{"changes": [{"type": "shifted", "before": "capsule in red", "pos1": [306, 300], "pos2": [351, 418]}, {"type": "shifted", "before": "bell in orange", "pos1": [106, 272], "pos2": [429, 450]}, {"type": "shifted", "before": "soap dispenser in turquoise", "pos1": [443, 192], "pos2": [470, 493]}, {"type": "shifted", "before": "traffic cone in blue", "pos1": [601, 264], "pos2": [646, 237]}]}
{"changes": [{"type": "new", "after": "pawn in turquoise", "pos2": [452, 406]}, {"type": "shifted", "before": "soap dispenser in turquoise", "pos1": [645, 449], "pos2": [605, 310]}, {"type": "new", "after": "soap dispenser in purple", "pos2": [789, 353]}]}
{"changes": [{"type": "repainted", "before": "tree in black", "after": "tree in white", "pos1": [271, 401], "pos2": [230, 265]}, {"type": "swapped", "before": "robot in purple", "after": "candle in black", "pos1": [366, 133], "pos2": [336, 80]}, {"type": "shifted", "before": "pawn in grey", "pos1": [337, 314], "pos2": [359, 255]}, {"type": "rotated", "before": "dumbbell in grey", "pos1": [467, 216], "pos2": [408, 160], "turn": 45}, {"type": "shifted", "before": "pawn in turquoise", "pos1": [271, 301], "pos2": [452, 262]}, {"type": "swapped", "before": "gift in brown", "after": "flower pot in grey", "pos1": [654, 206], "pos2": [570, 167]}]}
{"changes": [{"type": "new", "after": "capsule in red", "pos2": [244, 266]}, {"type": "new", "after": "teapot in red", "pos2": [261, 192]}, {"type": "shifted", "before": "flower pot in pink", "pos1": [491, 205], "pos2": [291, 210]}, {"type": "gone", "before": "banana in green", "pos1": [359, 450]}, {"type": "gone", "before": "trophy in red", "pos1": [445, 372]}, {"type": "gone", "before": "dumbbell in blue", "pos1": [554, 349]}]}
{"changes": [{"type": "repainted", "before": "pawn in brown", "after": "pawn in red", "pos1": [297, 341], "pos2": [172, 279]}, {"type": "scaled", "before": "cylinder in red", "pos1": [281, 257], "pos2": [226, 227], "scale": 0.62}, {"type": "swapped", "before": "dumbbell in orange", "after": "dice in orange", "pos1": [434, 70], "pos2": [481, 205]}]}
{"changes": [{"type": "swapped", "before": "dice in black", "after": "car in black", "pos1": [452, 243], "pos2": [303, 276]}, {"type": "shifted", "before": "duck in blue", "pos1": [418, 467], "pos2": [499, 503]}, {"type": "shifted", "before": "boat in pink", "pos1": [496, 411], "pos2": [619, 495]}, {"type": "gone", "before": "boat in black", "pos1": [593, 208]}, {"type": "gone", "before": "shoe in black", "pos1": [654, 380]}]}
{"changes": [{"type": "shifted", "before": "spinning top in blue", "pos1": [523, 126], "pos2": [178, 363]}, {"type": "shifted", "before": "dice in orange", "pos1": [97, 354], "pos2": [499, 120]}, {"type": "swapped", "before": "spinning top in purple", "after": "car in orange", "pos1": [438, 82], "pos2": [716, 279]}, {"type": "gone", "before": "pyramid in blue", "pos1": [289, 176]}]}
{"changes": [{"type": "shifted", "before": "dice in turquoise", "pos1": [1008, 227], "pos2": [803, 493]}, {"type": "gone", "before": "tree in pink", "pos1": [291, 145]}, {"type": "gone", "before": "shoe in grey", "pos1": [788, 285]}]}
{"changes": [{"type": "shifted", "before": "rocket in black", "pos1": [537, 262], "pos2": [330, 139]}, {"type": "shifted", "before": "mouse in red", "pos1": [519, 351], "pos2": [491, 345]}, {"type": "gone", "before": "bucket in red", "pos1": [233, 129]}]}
-=-=-=-=-
Task directions: Print the whole listing again, exactly.

Written response:
{"changes": [{"type": "shifted", "before": "capsule in red", "pos1": [306, 300], "pos2": [351, 418]}, {"type": "shifted", "before": "bell in orange", "pos1": [106, 272], "pos2": [429, 450]}, {"type": "shifted", "before": "soap dispenser in turquoise", "pos1": [443, 192], "pos2": [470, 493]}, {"type": "shifted", "before": "traffic cone in blue", "pos1": [601, 264], "pos2": [646, 237]}]}
{"changes": [{"type": "new", "after": "pawn in turquoise", "pos2": [452, 406]}, {"type": "shifted", "before": "soap dispenser in turquoise", "pos1": [645, 449], "pos2": [605, 310]}, {"type": "new", "after": "soap dispenser in purple", "pos2": [789, 353]}]}
{"changes": [{"type": "repainted", "before": "tree in black", "after": "tree in white", "pos1": [271, 401], "pos2": [230, 265]}, {"type": "swapped", "before": "robot in purple", "after": "candle in black", "pos1": [366, 133], "pos2": [336, 80]}, {"type": "shifted", "before": "pawn in grey", "pos1": [337, 314], "pos2": [359, 255]}, {"type": "rotated", "before": "dumbbell in grey", "pos1": [467, 216], "pos2": [408, 160], "turn": 45}, {"type": "shifted", "before": "pawn in turquoise", "pos1": [271, 301], "pos2": [452, 262]}, {"type": "swapped", "before": "gift in brown", "after": "flower pot in grey", "pos1": [654, 206], "pos2": [570, 167]}]}
{"changes": [{"type": "new", "after": "capsule in red", "pos2": [244, 266]}, {"type": "new", "after": "teapot in red", "pos2": [261, 192]}, {"type": "shifted", "before": "flower pot in pink", "pos1": [491, 205], "pos2": [291, 210]}, {"type": "gone", "before": "banana in green", "pos1": [359, 450]}, {"type": "gone", "before": "trophy in red", "pos1": [445, 372]}, {"type": "gone", "before": "dumbbell in blue", "pos1": [554, 349]}]}
{"changes": [{"type": "repainted", "before": "pawn in brown", "after": "pawn in red", "pos1": [297, 341], "pos2": [172, 279]}, {"type": "scaled", "before": "cylinder in red", "pos1": [281, 257], "pos2": [226, 227], "scale": 0.62}, {"type": "swapped", "before": "dumbbell in orange", "after": "dice in orange", "pos1": [434, 70], "pos2": [481, 205]}]}
{"changes": [{"type": "swapped", "before": "dice in black", "after": "car in black", "pos1": [452, 243], "pos2": [303, 276]}, {"type": "shifted", "before": "duck in blue", "pos1": [418, 467], "pos2": [499, 503]}, {"type": "shifted", "before": "boat in pink", "pos1": [496, 411], "pos2": [619, 495]}, {"type": "gone", "before": "boat in black", "pos1": [593, 208]}, {"type": "gone", "before": "shoe in black", "pos1": [654, 380]}]}
{"changes": [{"type": "shifted", "before": "spinning top in blue", "pos1": [523, 126], "pos2": [178, 363]}, {"type": "shifted", "before": "dice in orange", "pos1": [97, 354], "pos2": [499, 120]}, {"type": "swapped", "before": "spinning top in purple", "after": "car in orange", "pos1": [438, 82], "pos2": [716, 279]}, {"type": "gone", "before": "pyramid in blue", "pos1": [289, 176]}]}
{"changes": [{"type": "shifted", "before": "dice in turquoise", "pos1": [1008, 227], "pos2": [803, 493]}, {"type": "gone", "before": "tree in pink", "pos1": [291, 145]}, {"type": "gone", "before": "shoe in grey", "pos1": [788, 285]}]}
{"changes": [{"type": "shifted", "before": "rocket in black", "pos1": [537, 262], "pos2": [330, 139]}, {"type": "shifted", "before": "mouse in red", "pos1": [519, 351], "pos2": [491, 345]}, {"type": "gone", "before": "bucket in red", "pos1": [233, 129]}]}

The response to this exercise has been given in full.